The material below includes pictures; leave them out and return only the lines between the line containing "camera: 20 degrees right, 10 degrees up" and the line containing "brown light bulb", inclusive, word for word.

[Task data]:
◆ ◆ ◆
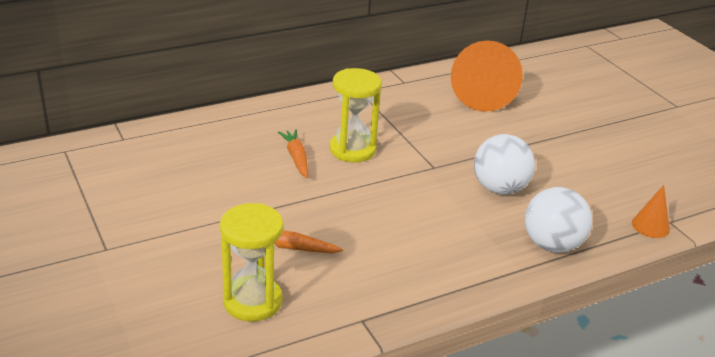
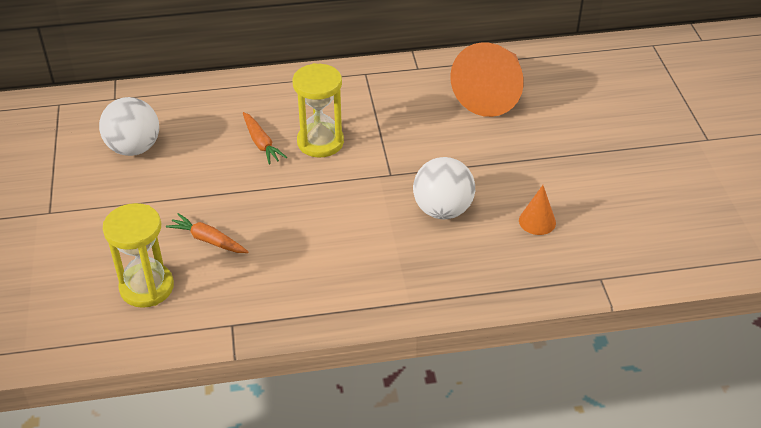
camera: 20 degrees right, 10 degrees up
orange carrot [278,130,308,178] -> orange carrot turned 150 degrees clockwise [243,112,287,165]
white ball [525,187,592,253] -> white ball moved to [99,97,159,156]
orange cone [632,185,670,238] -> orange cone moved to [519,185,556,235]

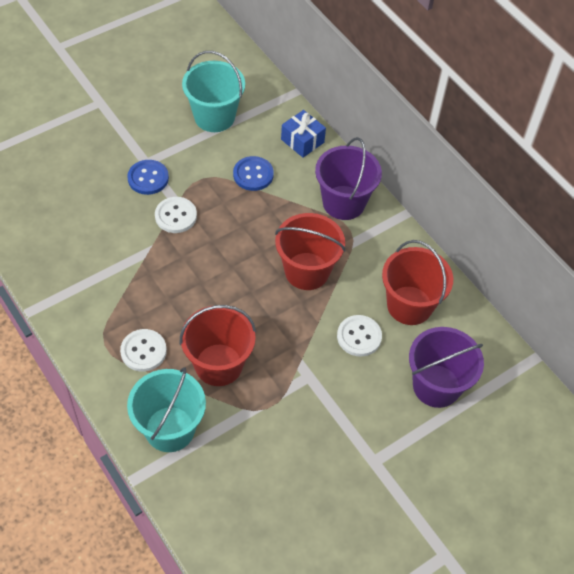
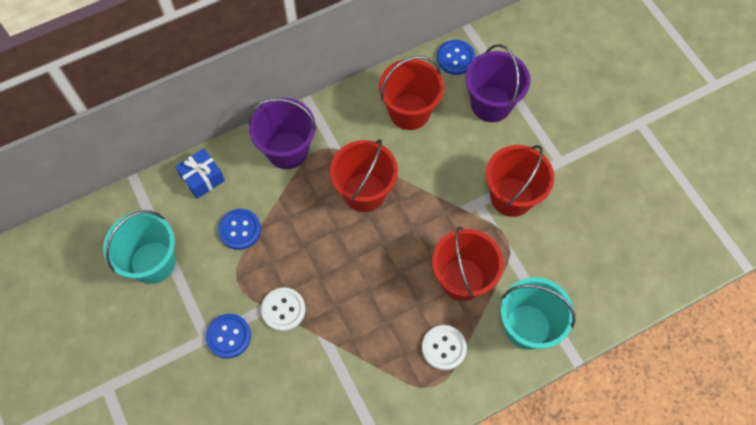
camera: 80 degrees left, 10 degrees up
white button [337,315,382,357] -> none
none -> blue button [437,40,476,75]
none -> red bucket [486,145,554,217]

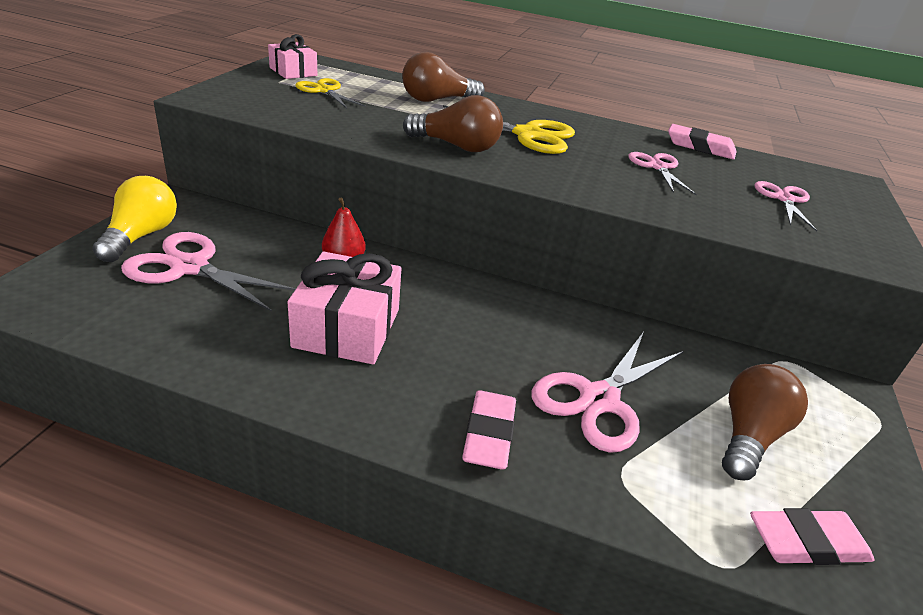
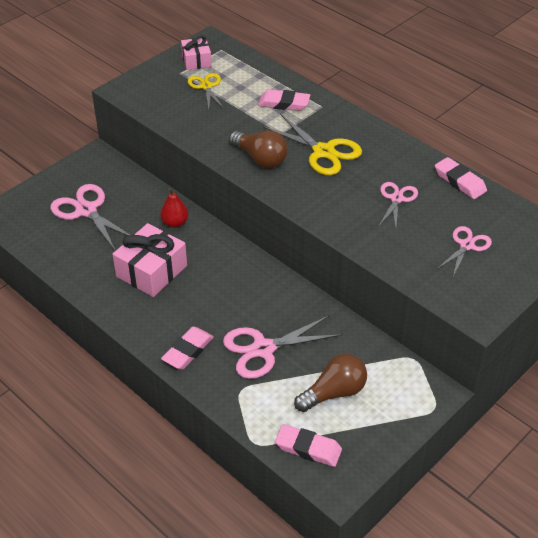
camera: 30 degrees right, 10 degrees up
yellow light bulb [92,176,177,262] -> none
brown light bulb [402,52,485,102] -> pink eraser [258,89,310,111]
◆ ◆ ◆
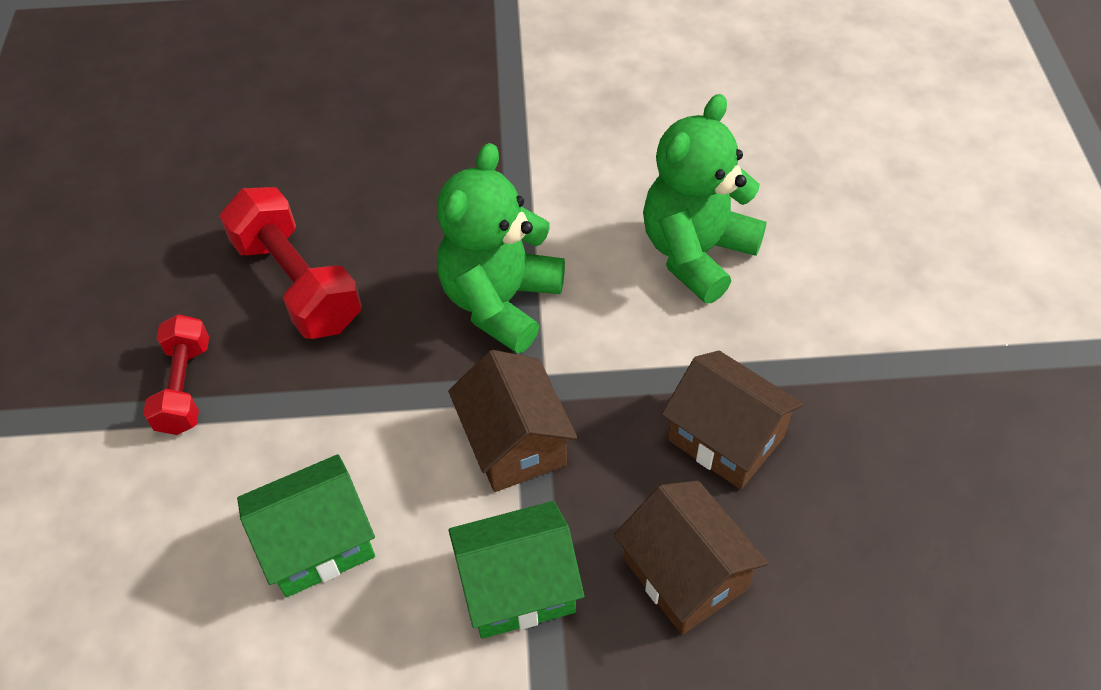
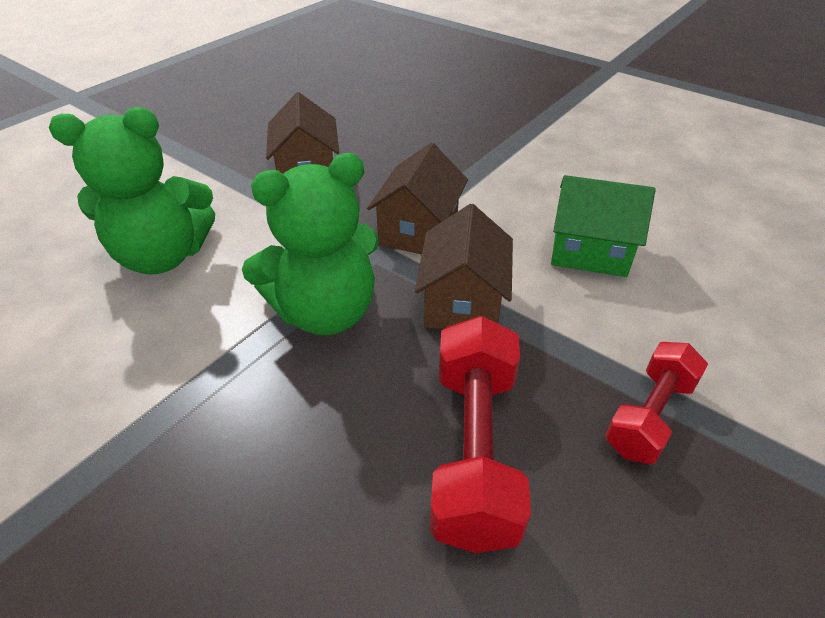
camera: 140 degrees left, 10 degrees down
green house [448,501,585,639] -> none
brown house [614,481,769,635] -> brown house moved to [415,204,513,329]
◆ ◆ ◆
[Answer area]:
camera: 20 degrees right, 10 degrees up
orange carrot [278,130,308,178] -> orange carrot turned 150 degrees clockwise [243,112,287,165]
white ball [525,187,592,253] -> white ball moved to [99,97,159,156]
orange cone [632,185,670,238] -> orange cone moved to [519,185,556,235]

camera: 80 degrees left, 10 degrees up
white button [337,315,382,357] -> none
none -> blue button [437,40,476,75]
none -> red bucket [486,145,554,217]

camera: 30 degrees right, 10 degrees up
yellow light bulb [92,176,177,262] -> none
brown light bulb [402,52,485,102] -> pink eraser [258,89,310,111]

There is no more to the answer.